Problem to work on: Copy out all lines of the records in which the word "view" appears.

Coordinate-based object records:

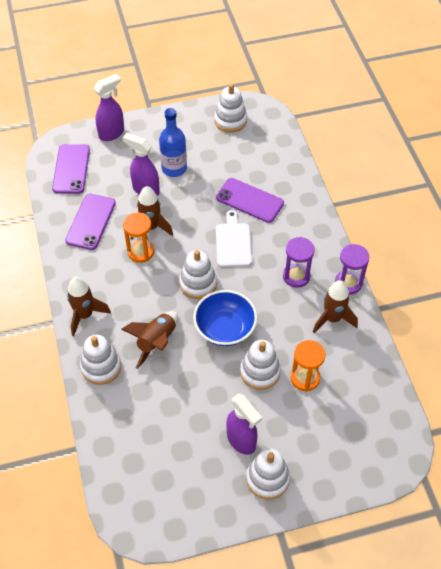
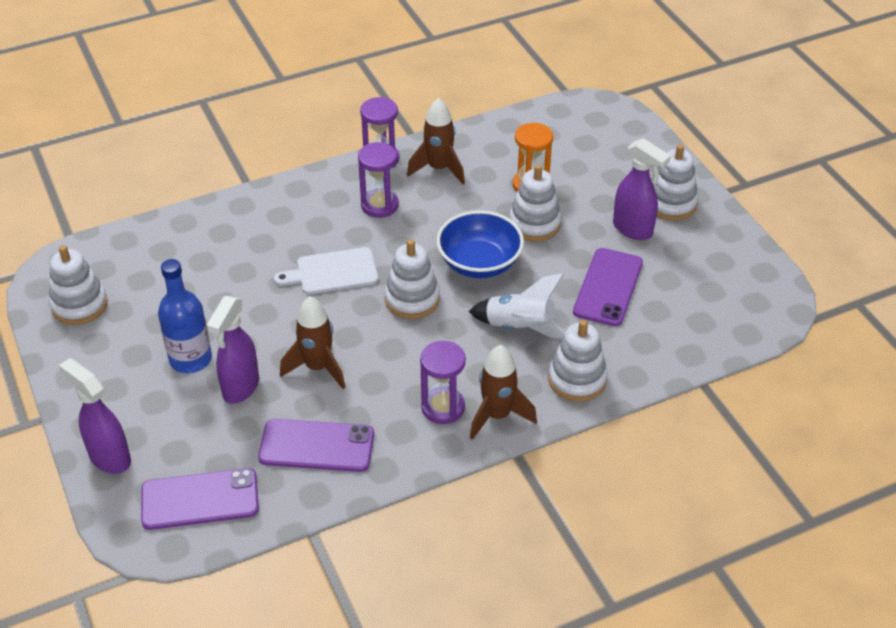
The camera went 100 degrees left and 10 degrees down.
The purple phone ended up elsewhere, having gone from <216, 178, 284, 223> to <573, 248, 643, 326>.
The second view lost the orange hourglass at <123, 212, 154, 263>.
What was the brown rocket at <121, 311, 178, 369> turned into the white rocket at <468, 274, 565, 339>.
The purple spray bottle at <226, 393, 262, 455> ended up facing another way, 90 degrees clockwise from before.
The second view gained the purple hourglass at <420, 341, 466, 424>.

Expected output:
The second view lost the orange hourglass at <123, 212, 154, 263>.
The second view gained the purple hourglass at <420, 341, 466, 424>.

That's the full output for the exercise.